**Aim of the task:** The required output is the lines from the one with "LINE pin AO: D0 -> D10" through the end of the data, repeated verbatim, with no pictures included.

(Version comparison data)
· · · ·

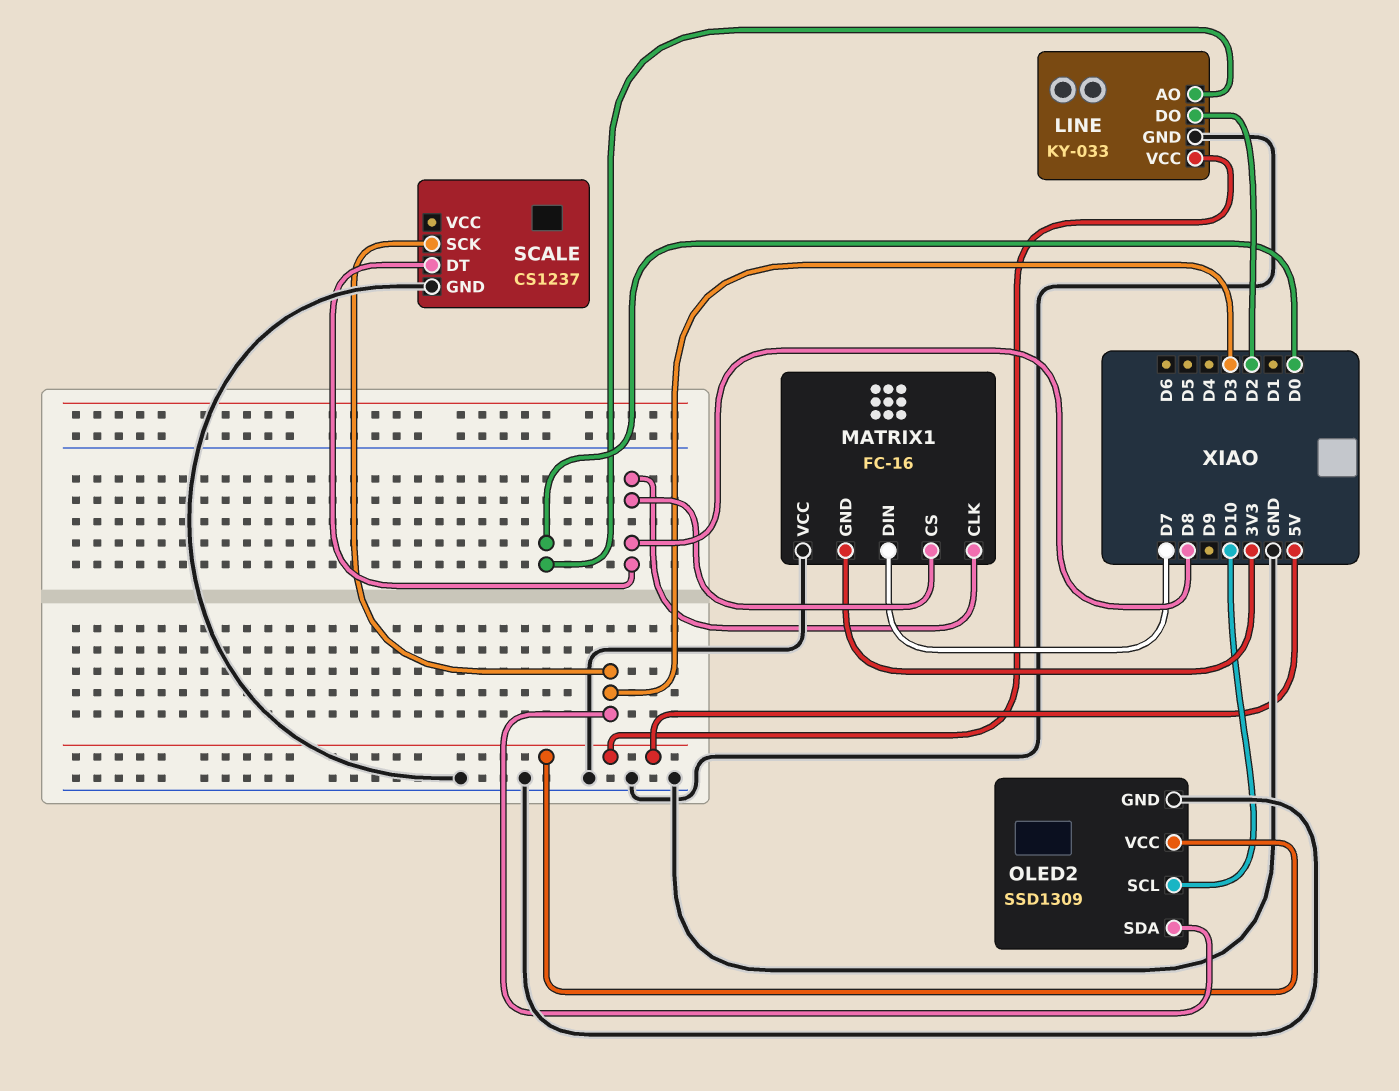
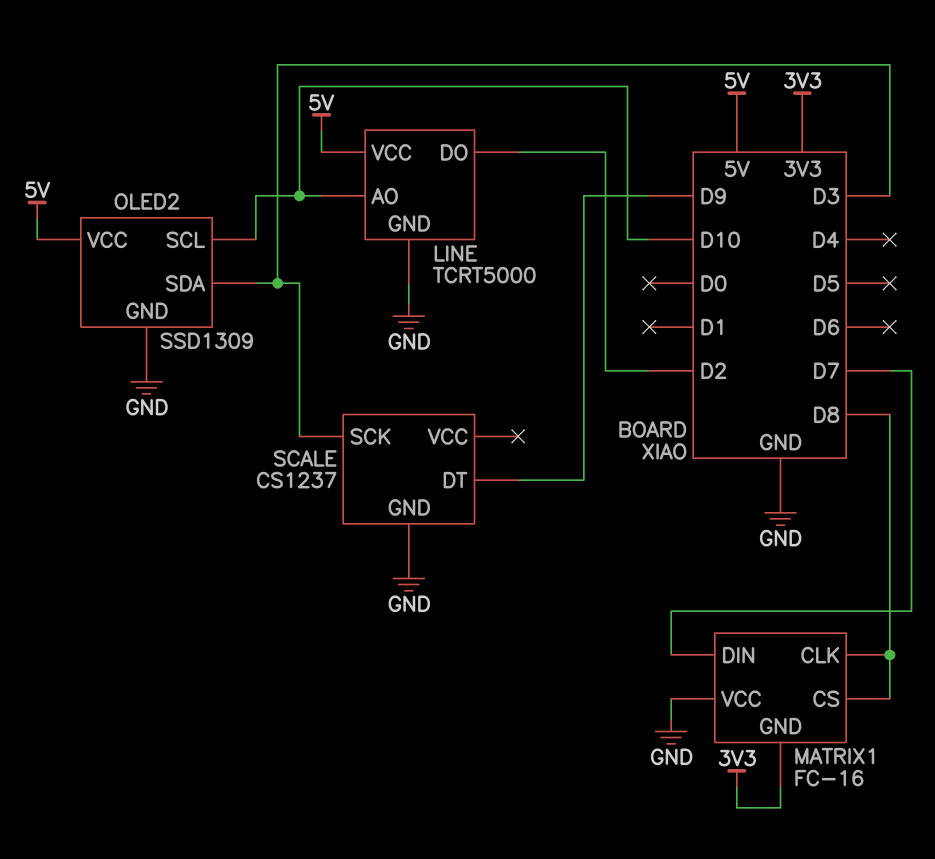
LINE: KY-033 -> TCRT5000
LINE pin AO: D0 -> D10
SCALE pin DT: D8 -> D9

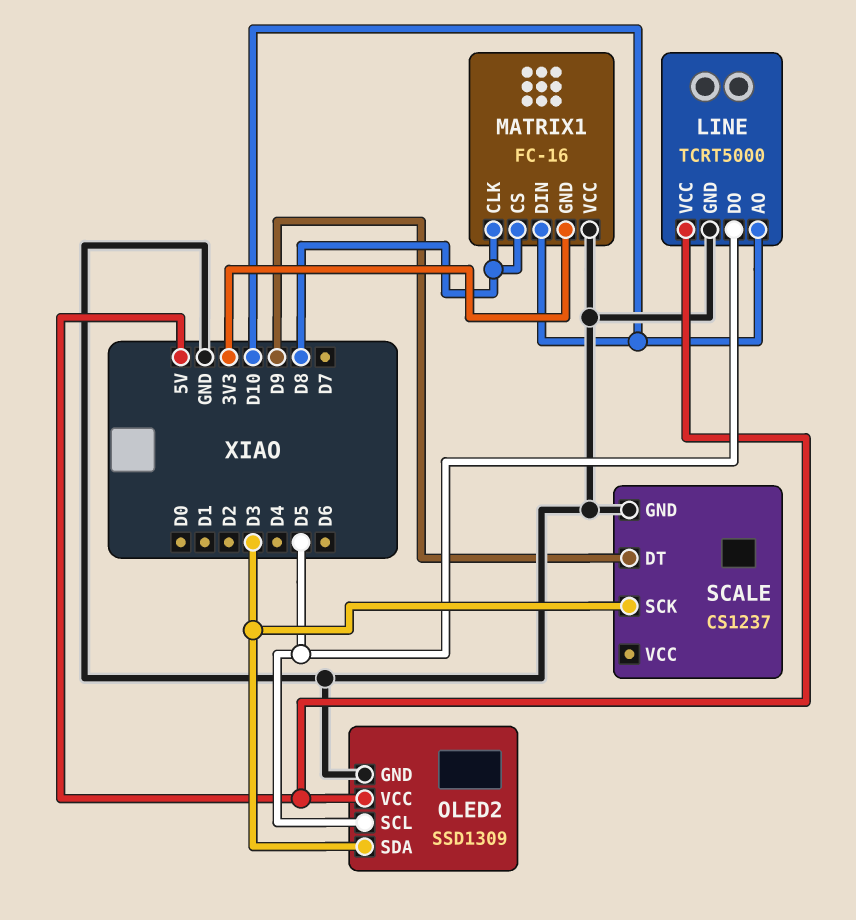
LINE pin DO: D2 -> D5
MATRIX1 pin DIN: D7 -> D10
OLED2 pin SCL: D10 -> D5

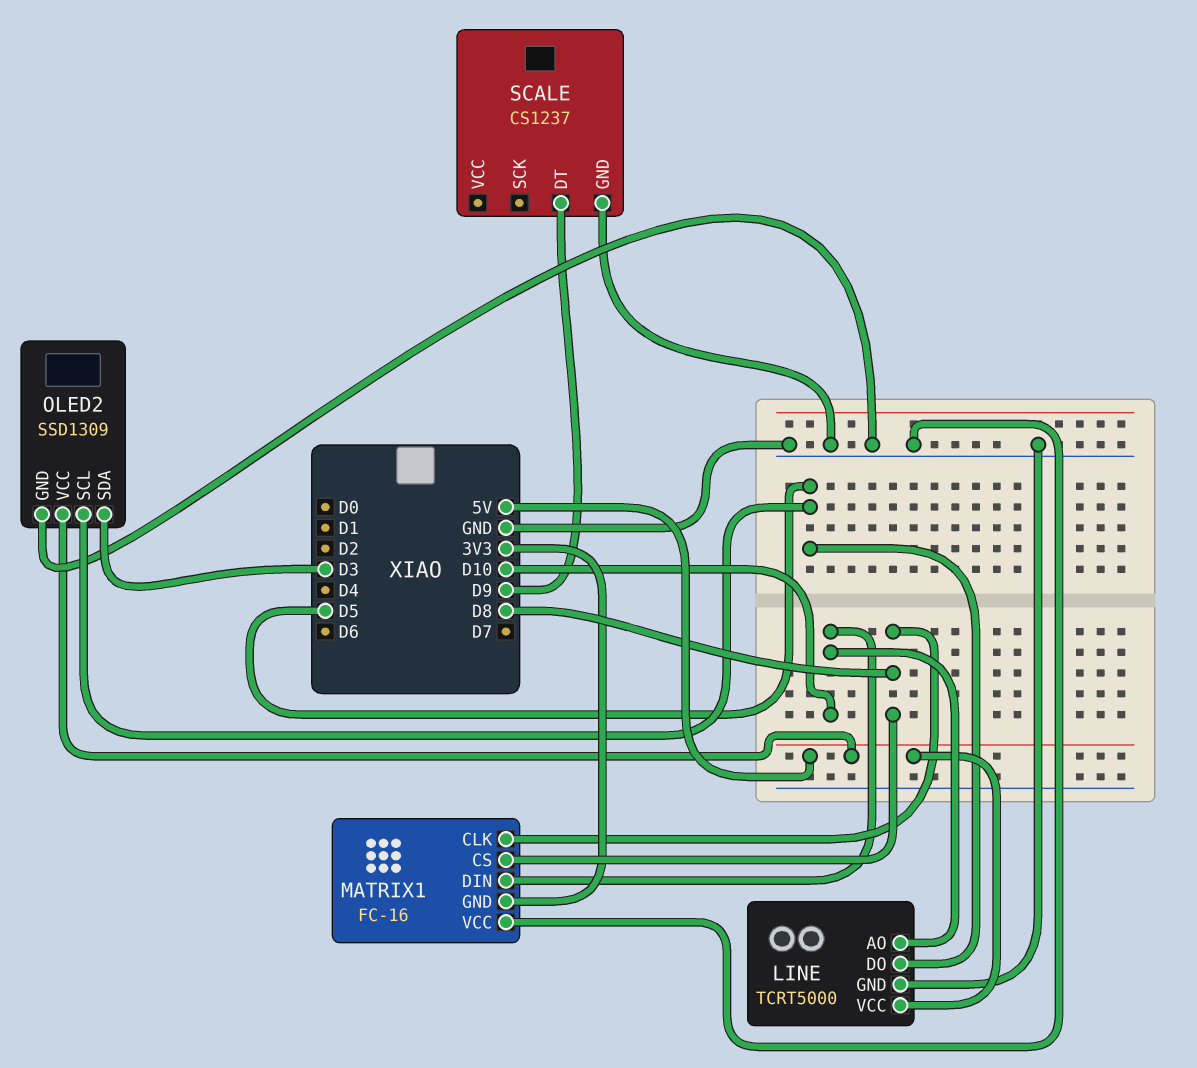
SCALE pin SCK: D3 -> none

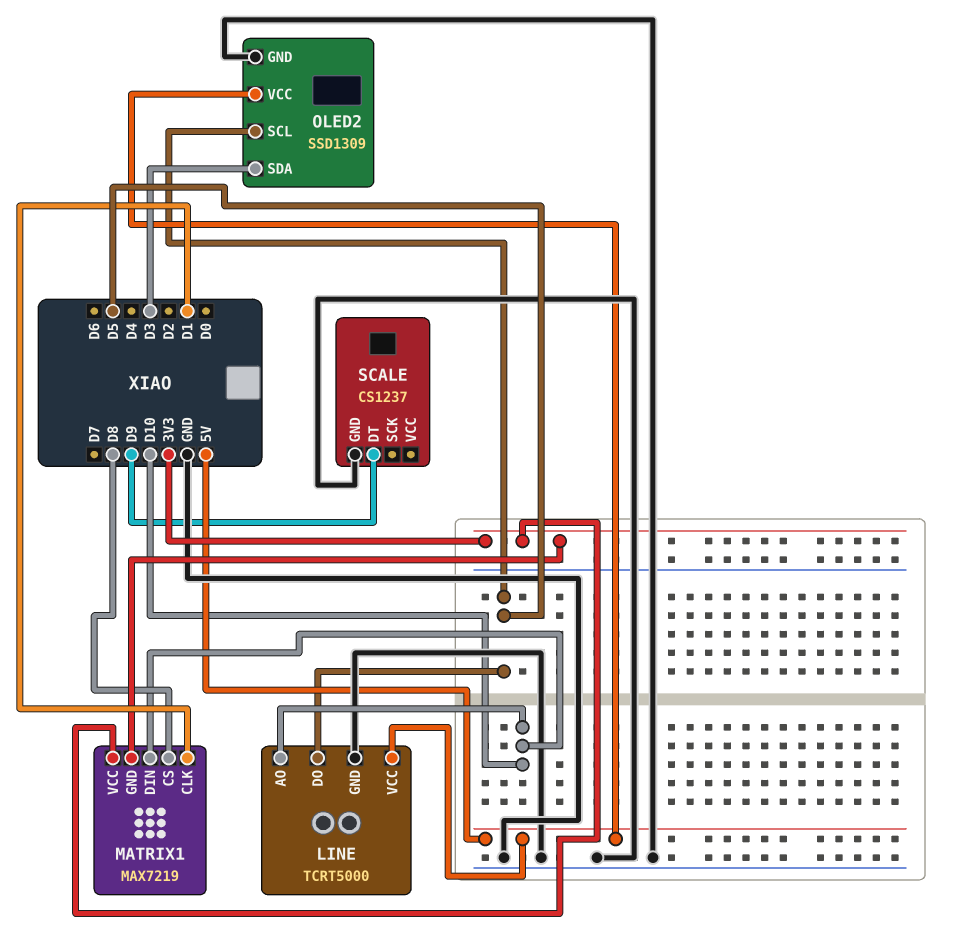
MATRIX1: FC-16 -> MAX7219
MATRIX1 pin CLK: D8 -> D1
MATRIX1 pin VCC: GND -> 3V3

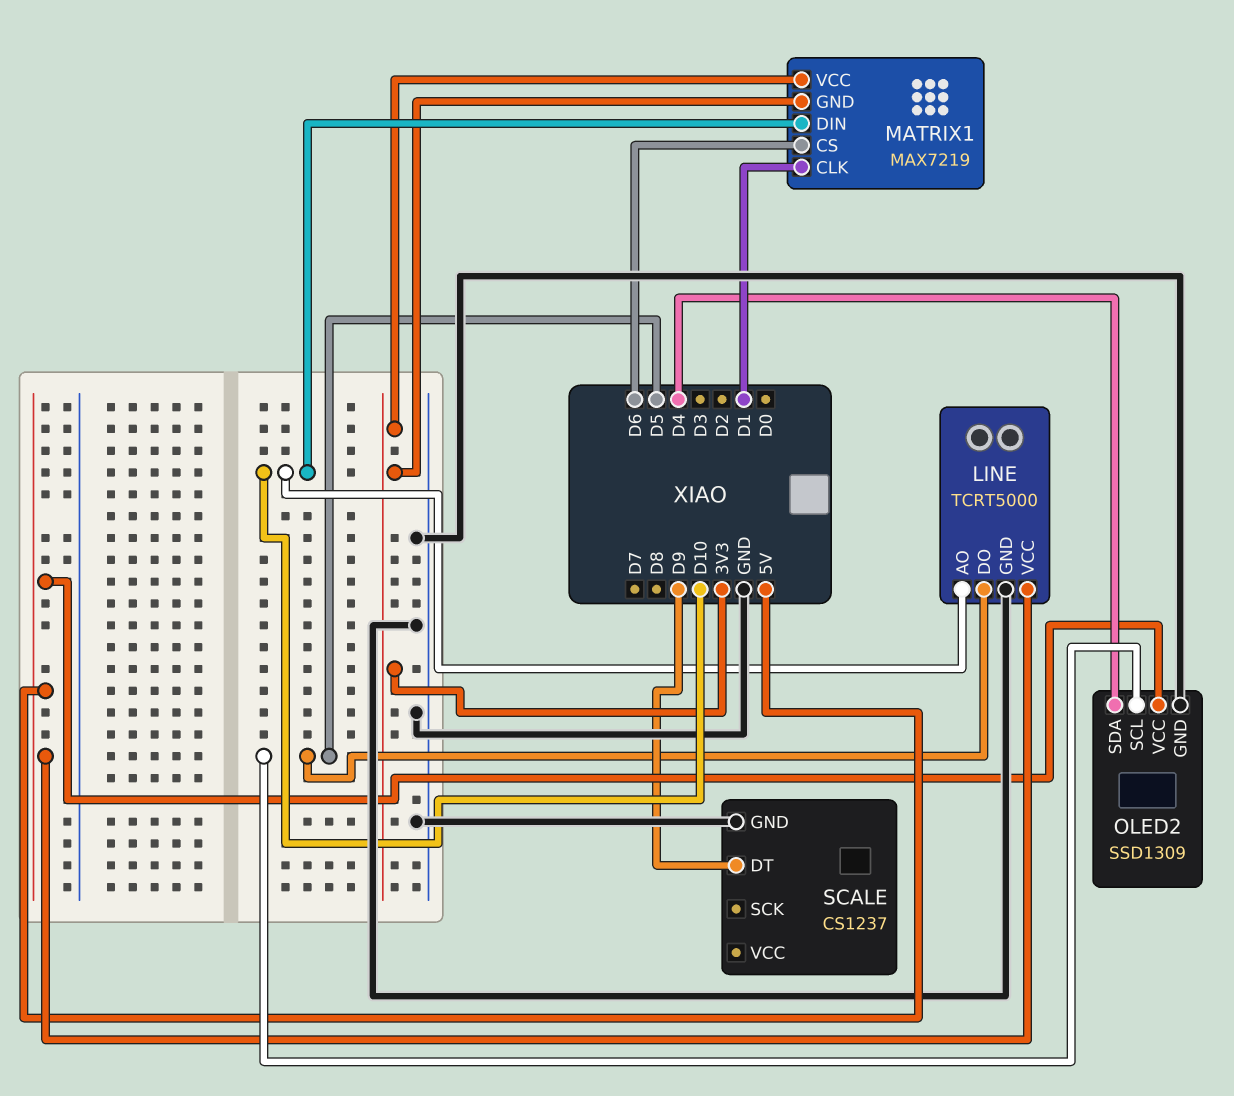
MATRIX1 pin CS: D8 -> D6
OLED2 pin SDA: D3 -> D4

· · · ·

**Answer to this problem:**
LINE pin AO: D0 -> D10
SCALE pin DT: D8 -> D9

LINE pin DO: D2 -> D5
MATRIX1 pin DIN: D7 -> D10
OLED2 pin SCL: D10 -> D5

SCALE pin SCK: D3 -> none

MATRIX1: FC-16 -> MAX7219
MATRIX1 pin CLK: D8 -> D1
MATRIX1 pin VCC: GND -> 3V3

MATRIX1 pin CS: D8 -> D6
OLED2 pin SDA: D3 -> D4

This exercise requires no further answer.